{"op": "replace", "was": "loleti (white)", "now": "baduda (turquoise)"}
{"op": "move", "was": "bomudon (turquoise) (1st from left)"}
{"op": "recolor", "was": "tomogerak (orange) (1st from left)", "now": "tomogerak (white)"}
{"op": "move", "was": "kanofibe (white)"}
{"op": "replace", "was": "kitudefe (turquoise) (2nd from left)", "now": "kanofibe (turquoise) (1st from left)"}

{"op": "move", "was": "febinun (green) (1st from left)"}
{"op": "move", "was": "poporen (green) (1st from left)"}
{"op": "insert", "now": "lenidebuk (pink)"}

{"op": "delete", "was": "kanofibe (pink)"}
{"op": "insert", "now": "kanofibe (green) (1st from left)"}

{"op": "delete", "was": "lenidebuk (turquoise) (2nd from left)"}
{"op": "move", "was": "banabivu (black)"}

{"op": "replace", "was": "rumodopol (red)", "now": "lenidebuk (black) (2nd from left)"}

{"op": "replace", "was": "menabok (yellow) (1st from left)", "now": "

• WORK ITEM: Transcribe the records. Keep every word exactly as it stands.

• REPLY TO THE EXERCISE:
{"op": "replace", "was": "loleti (white)", "now": "baduda (turquoise)"}
{"op": "move", "was": "bomudon (turquoise) (1st from left)"}
{"op": "recolor", "was": "tomogerak (orange) (1st from left)", "now": "tomogerak (white)"}
{"op": "move", "was": "kanofibe (white)"}
{"op": "replace", "was": "kitudefe (turquoise) (2nd from left)", "now": "kanofibe (turquoise) (1st from left)"}

{"op": "move", "was": "febinun (green) (1st from left)"}
{"op": "move", "was": "poporen (green) (1st from left)"}
{"op": "insert", "now": "lenidebuk (pink)"}

{"op": "delete", "was": "kanofibe (pink)"}
{"op": "insert", "now": "kanofibe (green) (1st from left)"}

{"op": "delete", "was": "lenidebuk (turquoise) (2nd from left)"}
{"op": "move", "was": "banabivu (black)"}

{"op": "replace", "was": "rumodopol (red)", "now": "lenidebuk (black) (2nd from left)"}

{"op": "replace", "was": "menabok (yellow) (1st from left)", "now": "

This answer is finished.